● **Saved entries**
--- START ---

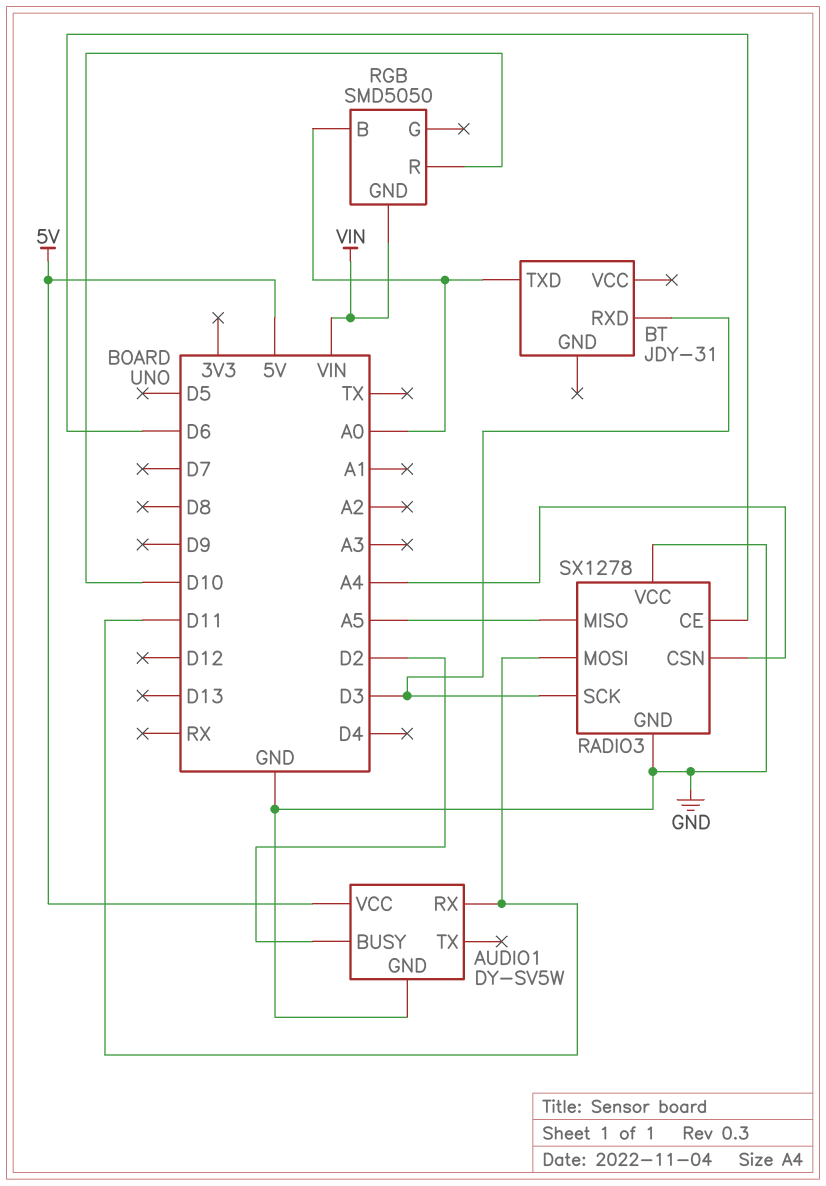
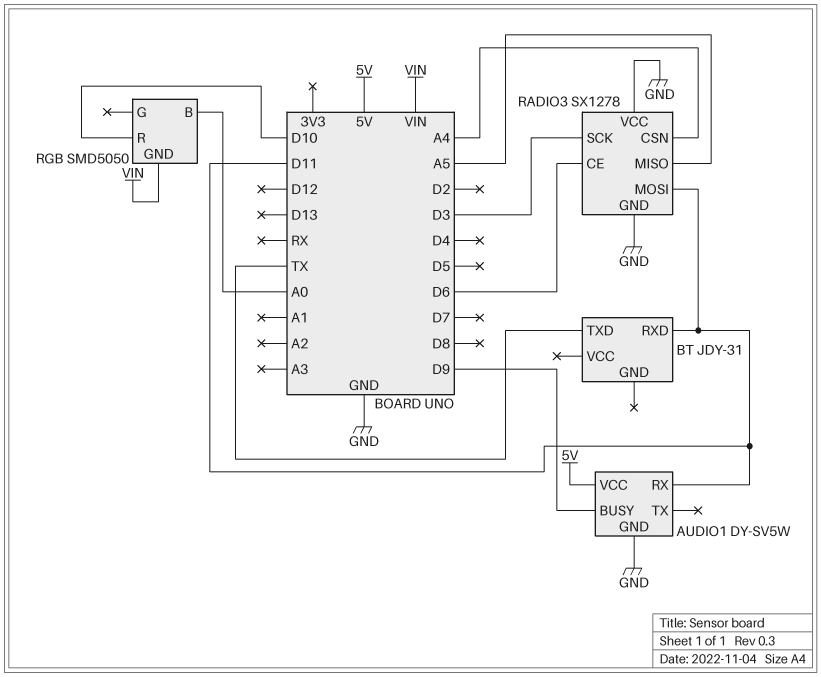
AUDIO1 pin BUSY: D2 -> D9
BT pin RXD: D3 -> D11
BT pin TXD: A0 -> TX

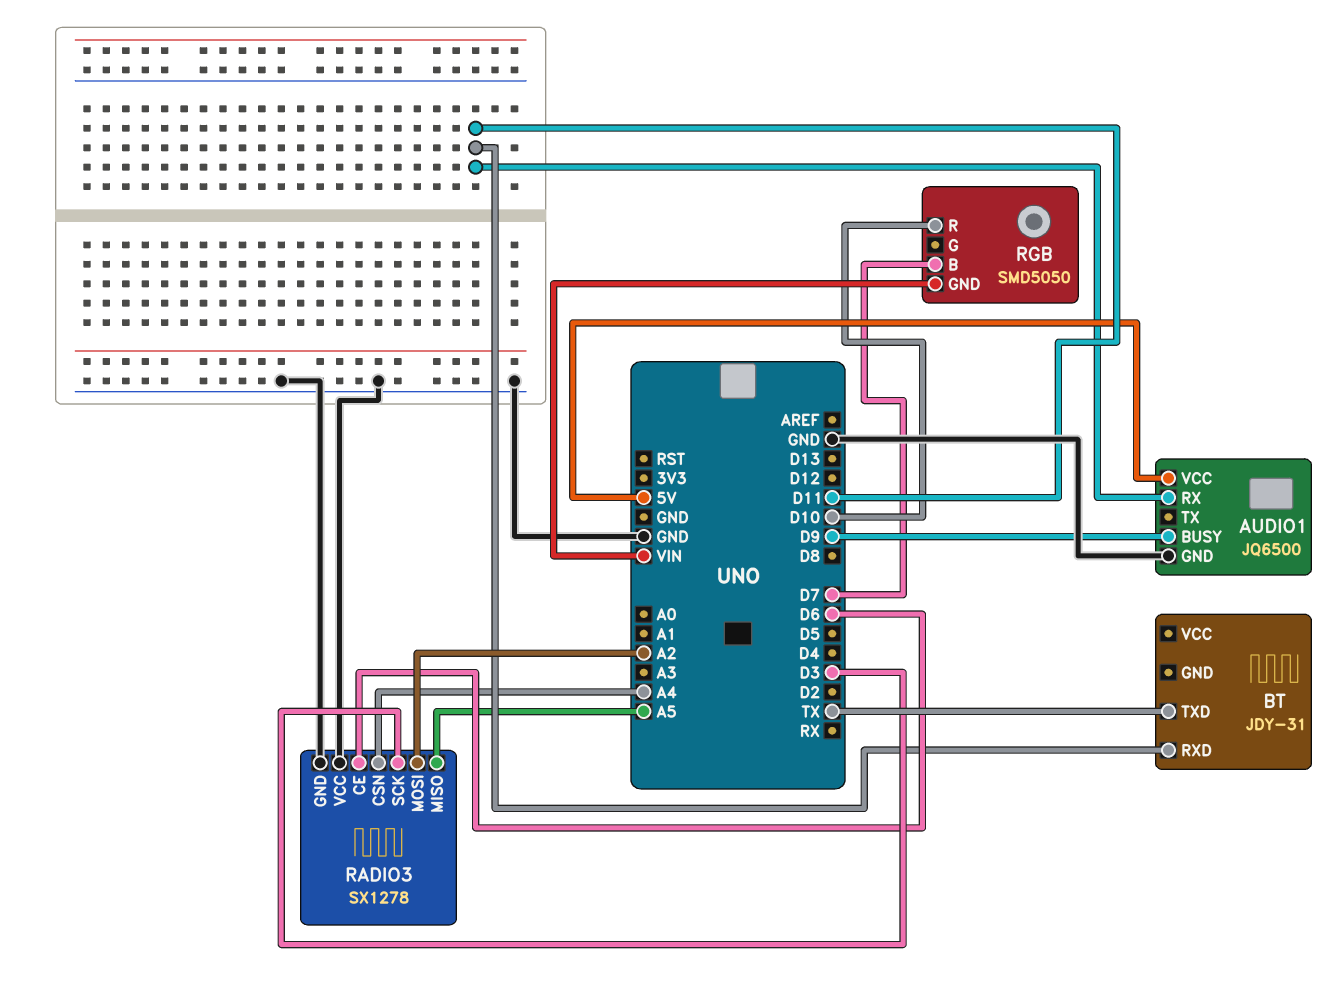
AUDIO1: DY-SV5W -> JQ6500
RADIO3 pin MOSI: D11 -> A2
RGB pin B: A0 -> D7

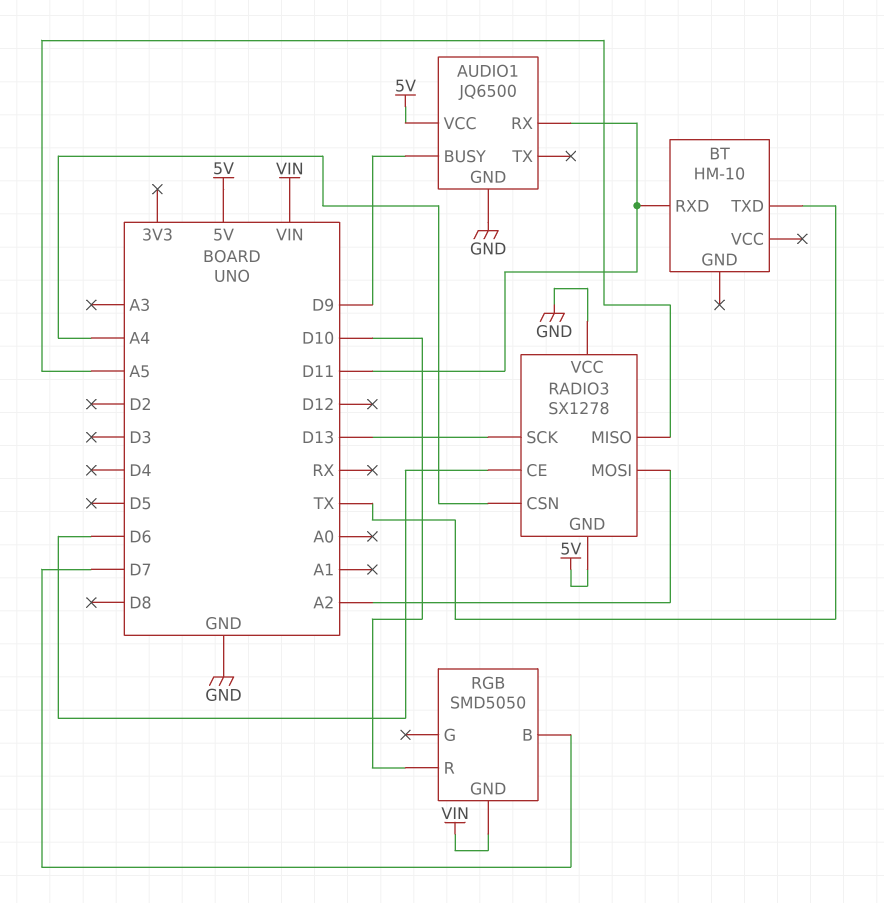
BT: JDY-31 -> HM-10
RADIO3 pin GND: GND -> 5V
RADIO3 pin SCK: D3 -> D13

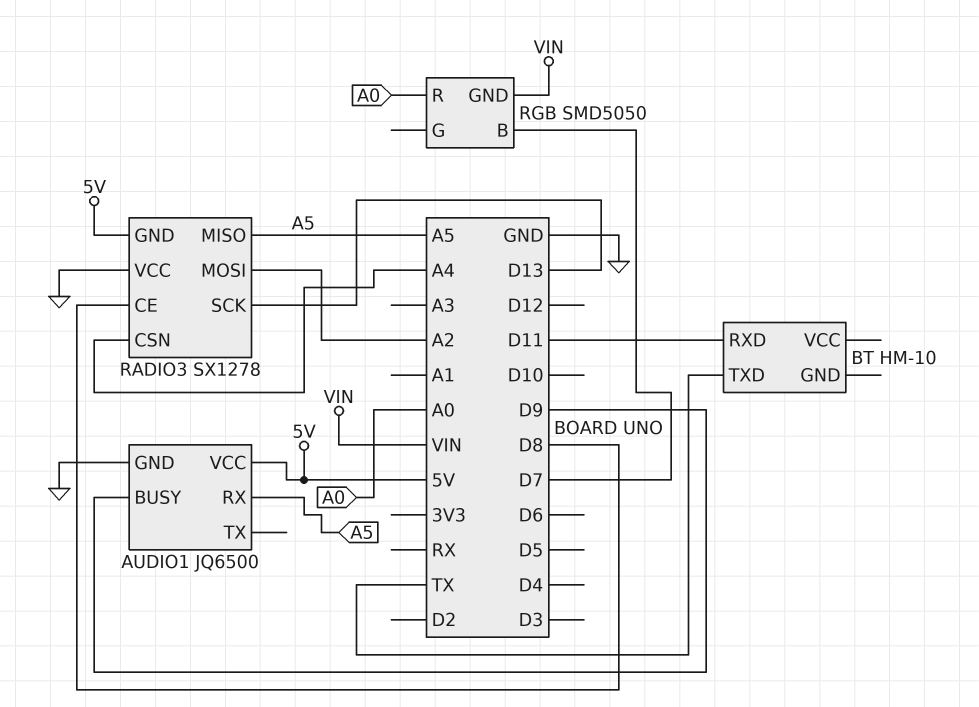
AUDIO1 pin RX: D11 -> A5
RADIO3 pin CE: D6 -> D8
RGB pin R: D10 -> A0

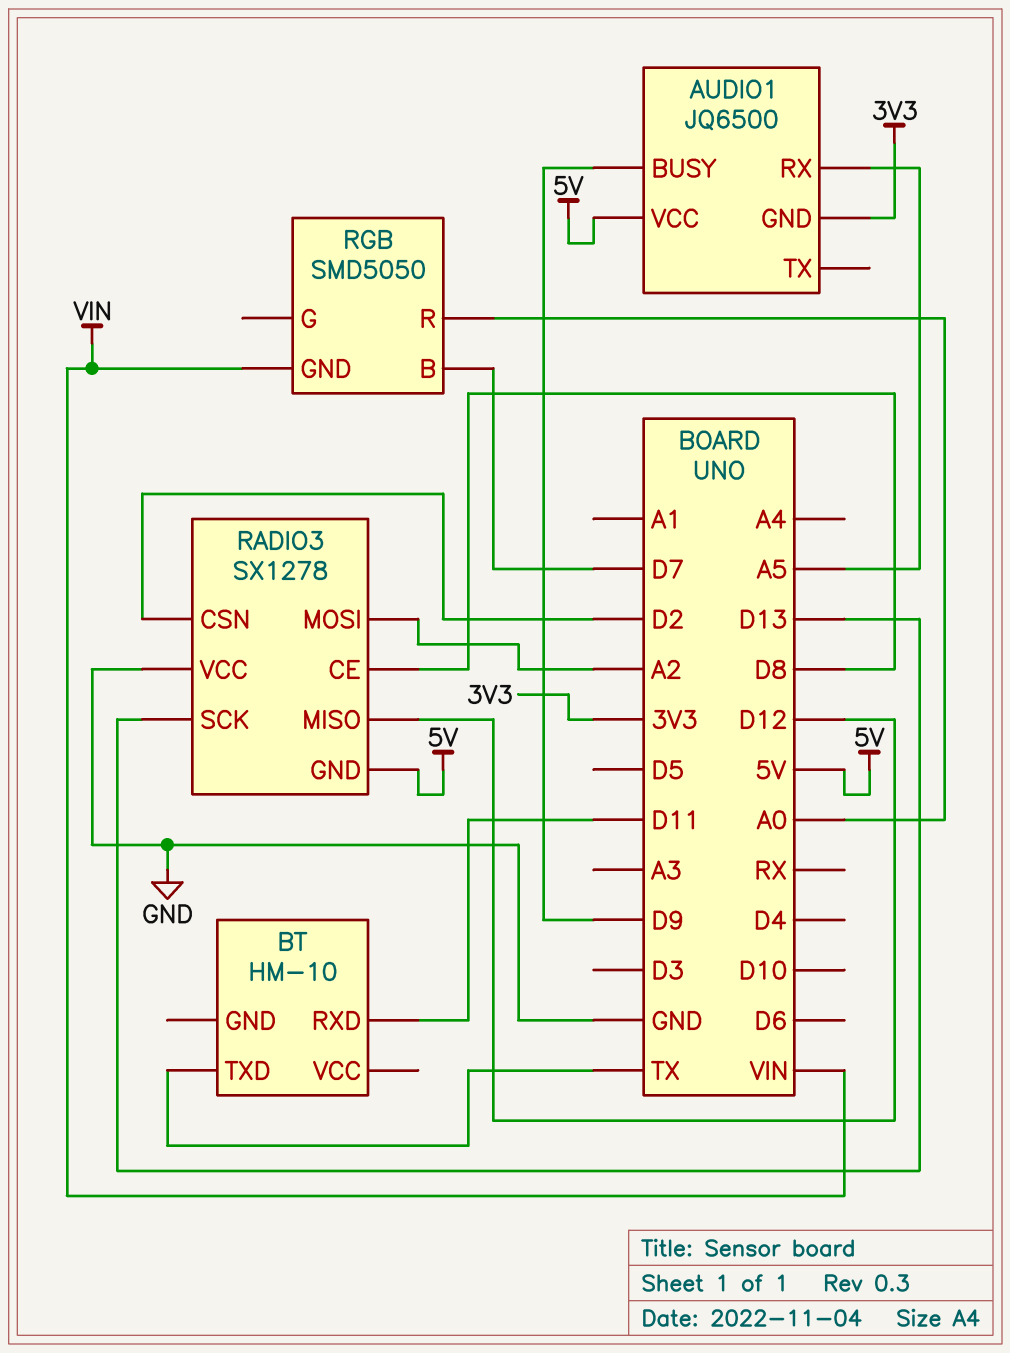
AUDIO1 pin GND: GND -> 3V3
RADIO3 pin CSN: A4 -> D2
RADIO3 pin MISO: A5 -> D12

--- END ---

● **EXERCISE GOAL**
Copy every record exactly as written, leaving out the pictures.

● **YOUR SOLUTION**
AUDIO1 pin BUSY: D2 -> D9
BT pin RXD: D3 -> D11
BT pin TXD: A0 -> TX

AUDIO1: DY-SV5W -> JQ6500
RADIO3 pin MOSI: D11 -> A2
RGB pin B: A0 -> D7

BT: JDY-31 -> HM-10
RADIO3 pin GND: GND -> 5V
RADIO3 pin SCK: D3 -> D13

AUDIO1 pin RX: D11 -> A5
RADIO3 pin CE: D6 -> D8
RGB pin R: D10 -> A0

AUDIO1 pin GND: GND -> 3V3
RADIO3 pin CSN: A4 -> D2
RADIO3 pin MISO: A5 -> D12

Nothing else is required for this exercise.